# [What is needed]
The lines to reproduce from the material below are those from the one containing "tan plate A1:B2" through the one containing "tan round brick E1", both included; write them out exactly and add nothing.

# [Source material]
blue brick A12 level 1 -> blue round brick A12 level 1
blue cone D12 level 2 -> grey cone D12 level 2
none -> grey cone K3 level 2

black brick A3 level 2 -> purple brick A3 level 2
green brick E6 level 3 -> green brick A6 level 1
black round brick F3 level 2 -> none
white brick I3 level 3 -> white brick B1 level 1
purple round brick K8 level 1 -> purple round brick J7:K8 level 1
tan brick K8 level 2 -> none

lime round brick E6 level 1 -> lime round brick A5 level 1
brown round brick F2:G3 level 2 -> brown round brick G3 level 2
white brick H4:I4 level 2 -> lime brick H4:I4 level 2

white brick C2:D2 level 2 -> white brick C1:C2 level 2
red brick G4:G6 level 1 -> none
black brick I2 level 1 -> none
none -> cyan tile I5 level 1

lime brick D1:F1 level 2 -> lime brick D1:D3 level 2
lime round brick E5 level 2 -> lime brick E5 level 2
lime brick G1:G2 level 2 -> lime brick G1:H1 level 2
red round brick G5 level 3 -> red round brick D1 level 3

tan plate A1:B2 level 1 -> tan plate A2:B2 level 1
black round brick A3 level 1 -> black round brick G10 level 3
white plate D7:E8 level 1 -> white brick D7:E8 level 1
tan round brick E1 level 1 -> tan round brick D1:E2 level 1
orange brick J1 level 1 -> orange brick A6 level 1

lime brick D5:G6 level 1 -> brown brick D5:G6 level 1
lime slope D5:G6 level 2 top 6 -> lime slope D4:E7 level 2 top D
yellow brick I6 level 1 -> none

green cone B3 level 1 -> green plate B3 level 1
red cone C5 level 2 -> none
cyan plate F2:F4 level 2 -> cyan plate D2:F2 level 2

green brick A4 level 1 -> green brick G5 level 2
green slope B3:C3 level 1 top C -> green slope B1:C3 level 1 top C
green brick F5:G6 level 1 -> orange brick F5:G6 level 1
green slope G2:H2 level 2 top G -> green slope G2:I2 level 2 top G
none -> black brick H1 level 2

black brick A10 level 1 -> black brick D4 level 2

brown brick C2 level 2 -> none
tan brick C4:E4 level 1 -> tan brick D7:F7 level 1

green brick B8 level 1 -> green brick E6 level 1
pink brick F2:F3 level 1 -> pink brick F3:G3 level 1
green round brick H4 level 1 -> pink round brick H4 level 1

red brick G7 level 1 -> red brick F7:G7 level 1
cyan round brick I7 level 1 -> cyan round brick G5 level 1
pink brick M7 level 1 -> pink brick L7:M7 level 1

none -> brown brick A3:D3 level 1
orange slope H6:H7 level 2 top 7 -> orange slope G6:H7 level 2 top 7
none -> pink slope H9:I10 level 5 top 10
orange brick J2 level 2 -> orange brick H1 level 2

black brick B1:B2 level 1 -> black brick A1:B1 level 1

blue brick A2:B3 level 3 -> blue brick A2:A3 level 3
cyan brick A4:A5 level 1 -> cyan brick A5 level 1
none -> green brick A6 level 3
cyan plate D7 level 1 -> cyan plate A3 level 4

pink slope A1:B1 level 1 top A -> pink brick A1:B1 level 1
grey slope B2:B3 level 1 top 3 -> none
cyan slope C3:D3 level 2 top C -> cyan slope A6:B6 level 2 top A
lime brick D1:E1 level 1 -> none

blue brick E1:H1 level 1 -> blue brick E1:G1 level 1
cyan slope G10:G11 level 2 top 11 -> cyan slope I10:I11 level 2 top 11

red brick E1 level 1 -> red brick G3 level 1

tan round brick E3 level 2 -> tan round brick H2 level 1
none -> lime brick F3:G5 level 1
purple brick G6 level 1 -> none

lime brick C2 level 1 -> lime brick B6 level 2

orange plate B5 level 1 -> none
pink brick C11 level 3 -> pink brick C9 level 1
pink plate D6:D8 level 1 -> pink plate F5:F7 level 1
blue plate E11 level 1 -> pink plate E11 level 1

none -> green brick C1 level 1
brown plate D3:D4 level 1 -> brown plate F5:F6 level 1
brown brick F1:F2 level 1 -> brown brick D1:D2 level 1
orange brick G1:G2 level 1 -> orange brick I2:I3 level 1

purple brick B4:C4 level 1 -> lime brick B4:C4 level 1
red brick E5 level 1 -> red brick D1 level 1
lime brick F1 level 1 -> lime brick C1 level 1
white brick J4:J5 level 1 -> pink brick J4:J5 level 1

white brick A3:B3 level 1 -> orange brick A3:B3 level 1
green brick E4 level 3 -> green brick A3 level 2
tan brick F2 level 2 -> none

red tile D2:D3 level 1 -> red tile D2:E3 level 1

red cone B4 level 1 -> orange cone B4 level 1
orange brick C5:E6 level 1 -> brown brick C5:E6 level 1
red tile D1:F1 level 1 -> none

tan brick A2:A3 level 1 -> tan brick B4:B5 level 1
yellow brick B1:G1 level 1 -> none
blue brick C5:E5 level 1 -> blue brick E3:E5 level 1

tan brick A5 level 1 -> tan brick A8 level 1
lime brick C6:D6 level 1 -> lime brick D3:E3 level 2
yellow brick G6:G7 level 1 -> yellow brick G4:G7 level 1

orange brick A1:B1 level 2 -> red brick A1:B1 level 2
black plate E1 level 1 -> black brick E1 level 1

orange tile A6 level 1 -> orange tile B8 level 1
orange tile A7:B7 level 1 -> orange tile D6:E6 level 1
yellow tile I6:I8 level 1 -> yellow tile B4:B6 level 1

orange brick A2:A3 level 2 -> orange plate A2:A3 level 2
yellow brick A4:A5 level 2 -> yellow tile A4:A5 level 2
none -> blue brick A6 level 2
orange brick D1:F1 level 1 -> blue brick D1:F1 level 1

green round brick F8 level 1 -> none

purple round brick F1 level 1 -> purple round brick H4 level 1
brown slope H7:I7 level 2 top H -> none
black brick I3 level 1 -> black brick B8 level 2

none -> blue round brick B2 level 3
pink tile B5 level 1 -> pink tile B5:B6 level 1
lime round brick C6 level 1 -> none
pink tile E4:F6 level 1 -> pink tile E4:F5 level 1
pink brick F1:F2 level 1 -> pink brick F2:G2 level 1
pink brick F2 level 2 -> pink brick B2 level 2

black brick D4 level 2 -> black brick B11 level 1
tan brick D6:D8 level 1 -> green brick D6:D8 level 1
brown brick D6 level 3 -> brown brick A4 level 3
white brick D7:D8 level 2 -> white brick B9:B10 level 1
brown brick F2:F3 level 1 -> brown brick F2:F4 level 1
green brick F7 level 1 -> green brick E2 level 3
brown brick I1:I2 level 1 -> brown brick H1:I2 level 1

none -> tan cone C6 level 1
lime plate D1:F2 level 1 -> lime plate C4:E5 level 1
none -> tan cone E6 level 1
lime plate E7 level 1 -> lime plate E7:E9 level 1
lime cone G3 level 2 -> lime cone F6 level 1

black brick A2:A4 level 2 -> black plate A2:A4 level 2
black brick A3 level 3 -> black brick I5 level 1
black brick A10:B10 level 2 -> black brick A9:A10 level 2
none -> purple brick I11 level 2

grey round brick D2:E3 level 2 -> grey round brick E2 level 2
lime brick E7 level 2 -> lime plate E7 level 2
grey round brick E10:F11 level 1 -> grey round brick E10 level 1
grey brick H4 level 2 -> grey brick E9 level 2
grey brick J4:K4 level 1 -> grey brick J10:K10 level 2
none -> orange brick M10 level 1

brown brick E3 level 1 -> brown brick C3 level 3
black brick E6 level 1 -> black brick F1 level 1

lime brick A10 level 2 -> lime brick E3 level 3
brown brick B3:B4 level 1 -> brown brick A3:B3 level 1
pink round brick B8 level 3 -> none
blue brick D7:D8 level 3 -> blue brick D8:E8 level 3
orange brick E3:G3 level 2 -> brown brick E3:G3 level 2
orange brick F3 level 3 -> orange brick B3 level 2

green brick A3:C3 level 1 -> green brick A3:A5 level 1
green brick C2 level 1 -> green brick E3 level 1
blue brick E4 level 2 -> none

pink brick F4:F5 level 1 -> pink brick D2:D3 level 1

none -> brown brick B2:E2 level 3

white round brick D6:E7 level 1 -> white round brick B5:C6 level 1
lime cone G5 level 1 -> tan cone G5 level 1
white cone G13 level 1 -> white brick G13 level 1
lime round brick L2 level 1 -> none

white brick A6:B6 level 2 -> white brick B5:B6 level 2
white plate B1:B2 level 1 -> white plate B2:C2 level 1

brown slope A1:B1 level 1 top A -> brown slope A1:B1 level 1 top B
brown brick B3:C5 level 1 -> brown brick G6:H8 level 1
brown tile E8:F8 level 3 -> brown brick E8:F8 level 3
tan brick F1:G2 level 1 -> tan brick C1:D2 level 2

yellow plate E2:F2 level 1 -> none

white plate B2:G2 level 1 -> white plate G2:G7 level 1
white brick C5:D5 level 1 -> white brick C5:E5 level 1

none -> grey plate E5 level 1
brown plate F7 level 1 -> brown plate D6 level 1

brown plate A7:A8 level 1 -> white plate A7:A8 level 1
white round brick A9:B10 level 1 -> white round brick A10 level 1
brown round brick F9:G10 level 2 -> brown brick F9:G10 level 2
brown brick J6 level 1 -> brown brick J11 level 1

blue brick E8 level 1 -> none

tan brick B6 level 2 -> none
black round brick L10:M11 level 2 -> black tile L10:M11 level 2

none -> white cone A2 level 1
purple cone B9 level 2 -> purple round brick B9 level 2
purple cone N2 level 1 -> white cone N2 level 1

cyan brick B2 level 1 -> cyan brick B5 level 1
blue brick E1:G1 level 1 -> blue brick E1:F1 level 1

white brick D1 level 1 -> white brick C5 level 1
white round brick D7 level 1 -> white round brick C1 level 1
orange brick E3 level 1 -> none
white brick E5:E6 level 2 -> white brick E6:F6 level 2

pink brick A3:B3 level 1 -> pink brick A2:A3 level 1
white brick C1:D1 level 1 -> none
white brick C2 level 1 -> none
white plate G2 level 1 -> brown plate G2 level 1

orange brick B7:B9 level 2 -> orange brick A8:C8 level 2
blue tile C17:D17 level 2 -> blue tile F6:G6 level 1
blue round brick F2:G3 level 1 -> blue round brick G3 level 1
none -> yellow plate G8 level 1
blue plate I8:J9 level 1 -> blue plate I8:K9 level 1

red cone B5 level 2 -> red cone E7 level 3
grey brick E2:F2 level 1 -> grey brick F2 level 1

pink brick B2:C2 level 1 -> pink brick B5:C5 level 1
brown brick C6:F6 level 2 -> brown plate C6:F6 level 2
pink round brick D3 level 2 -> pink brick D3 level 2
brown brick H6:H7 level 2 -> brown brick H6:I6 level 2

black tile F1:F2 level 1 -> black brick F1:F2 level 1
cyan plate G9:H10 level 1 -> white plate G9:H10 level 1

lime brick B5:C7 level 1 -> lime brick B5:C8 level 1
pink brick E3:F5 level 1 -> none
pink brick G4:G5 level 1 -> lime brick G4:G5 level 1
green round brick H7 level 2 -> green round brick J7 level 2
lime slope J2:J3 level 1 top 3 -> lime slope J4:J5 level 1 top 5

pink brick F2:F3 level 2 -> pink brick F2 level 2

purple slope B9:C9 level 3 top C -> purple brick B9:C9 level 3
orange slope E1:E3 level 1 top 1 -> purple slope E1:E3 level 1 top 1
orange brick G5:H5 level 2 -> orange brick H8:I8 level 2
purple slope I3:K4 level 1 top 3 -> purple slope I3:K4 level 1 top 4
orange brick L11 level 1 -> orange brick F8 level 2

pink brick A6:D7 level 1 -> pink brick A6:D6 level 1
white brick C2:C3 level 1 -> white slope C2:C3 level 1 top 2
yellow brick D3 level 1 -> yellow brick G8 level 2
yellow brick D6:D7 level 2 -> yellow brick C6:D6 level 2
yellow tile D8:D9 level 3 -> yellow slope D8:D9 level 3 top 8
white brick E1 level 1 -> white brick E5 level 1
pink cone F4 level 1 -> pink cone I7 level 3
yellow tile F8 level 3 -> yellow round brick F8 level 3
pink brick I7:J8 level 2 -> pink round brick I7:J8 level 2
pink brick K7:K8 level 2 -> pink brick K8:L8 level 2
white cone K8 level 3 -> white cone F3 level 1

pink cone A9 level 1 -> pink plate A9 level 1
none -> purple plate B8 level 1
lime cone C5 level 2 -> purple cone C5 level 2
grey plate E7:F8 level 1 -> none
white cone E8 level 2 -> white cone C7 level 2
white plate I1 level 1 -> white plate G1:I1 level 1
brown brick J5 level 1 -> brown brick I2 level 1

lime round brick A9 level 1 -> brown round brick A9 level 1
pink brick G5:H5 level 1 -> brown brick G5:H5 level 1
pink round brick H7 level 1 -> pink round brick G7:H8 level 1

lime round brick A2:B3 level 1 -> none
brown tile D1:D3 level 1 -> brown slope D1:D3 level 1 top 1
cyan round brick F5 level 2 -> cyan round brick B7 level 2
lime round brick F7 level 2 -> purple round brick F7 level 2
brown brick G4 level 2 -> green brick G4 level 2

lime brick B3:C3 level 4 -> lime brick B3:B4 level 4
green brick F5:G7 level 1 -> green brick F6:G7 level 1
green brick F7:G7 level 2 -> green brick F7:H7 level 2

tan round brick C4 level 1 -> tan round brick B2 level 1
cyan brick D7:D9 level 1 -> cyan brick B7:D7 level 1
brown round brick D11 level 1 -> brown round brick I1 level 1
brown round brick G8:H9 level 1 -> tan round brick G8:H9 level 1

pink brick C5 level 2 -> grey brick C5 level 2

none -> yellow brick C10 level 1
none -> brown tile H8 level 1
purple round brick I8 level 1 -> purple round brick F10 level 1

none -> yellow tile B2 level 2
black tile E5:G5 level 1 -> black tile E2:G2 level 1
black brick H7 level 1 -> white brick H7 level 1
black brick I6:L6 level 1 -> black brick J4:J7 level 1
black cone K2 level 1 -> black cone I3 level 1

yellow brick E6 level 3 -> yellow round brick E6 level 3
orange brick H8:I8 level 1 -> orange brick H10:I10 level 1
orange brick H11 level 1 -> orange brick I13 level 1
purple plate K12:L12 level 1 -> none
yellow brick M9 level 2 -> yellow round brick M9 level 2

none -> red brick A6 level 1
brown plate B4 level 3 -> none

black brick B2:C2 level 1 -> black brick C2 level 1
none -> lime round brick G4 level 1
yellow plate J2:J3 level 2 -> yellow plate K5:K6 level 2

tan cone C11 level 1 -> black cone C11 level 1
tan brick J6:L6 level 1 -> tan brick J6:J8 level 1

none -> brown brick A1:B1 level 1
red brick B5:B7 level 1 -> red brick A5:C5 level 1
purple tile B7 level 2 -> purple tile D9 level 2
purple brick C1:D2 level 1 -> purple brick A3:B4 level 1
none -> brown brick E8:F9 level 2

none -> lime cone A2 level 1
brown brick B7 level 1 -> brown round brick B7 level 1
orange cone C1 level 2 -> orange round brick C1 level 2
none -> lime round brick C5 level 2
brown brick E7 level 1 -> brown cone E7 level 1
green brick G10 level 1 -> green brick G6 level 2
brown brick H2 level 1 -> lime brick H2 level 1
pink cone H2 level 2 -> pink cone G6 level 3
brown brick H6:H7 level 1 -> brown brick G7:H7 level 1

# [Solution for this task]
tan plate A1:B2 level 1 -> tan plate A2:B2 level 1
black round brick A3 level 1 -> black round brick G10 level 3
white plate D7:E8 level 1 -> white brick D7:E8 level 1
tan round brick E1 level 1 -> tan round brick D1:E2 level 1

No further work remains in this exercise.